# Problem description:
Could you repeat every line below exactly, skipping the images?

# Exercise data:

========================

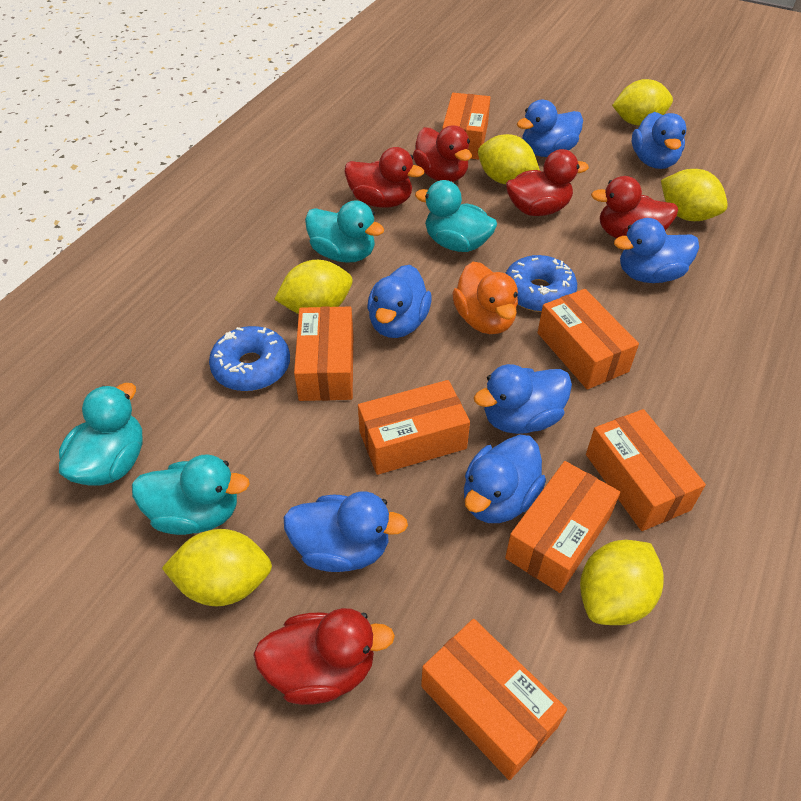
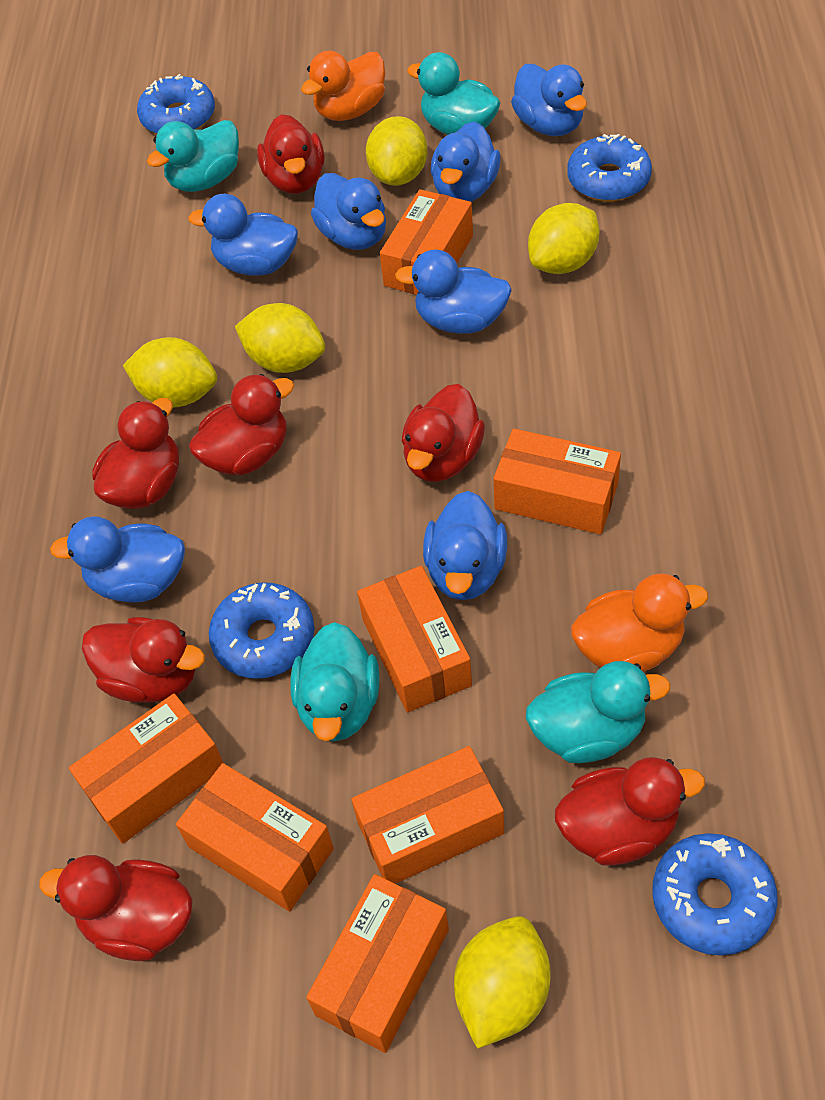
blue donut: 2 -> 4
orange duck: 1 -> 2
red duck: 5 -> 7
yellow lemon: 6 -> 5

========================

# Result of this task:
blue donut: 2 -> 4
orange duck: 1 -> 2
red duck: 5 -> 7
yellow lemon: 6 -> 5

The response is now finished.